[GIVEN DATA — start]
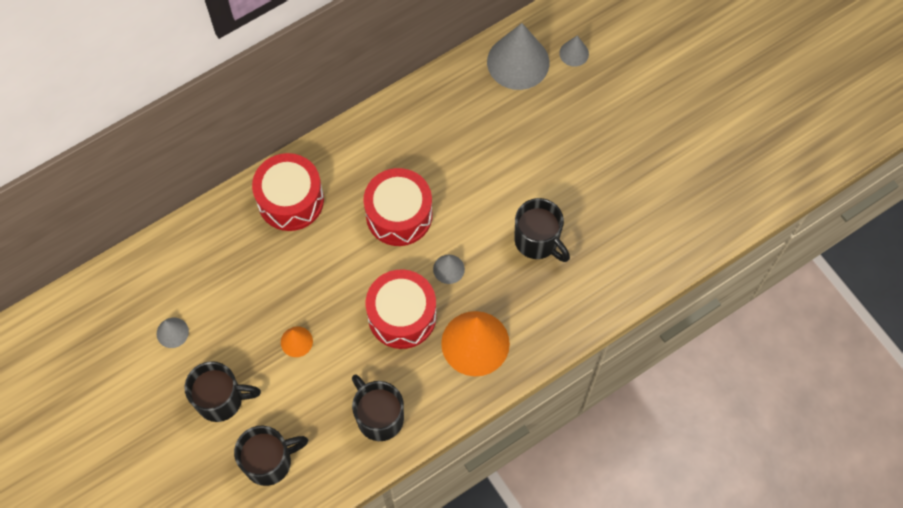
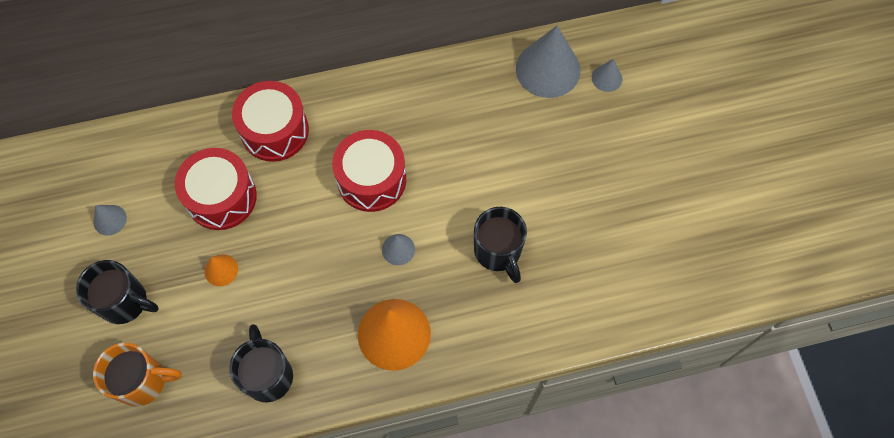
camera: 20 degrees right, 0 degrees up
black mug [234,426,308,486] -> orange mug [93,343,182,406]
red drum [366,270,436,349] -> red drum moved to [175,148,257,230]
[GIVEN DATA — finish]
Copy out exactly the lines that run from the one holding "black mug [234,426,308,486]" through the end of the data above.

▶ [YOUR SOLUTION]
black mug [234,426,308,486] -> orange mug [93,343,182,406]
red drum [366,270,436,349] -> red drum moved to [175,148,257,230]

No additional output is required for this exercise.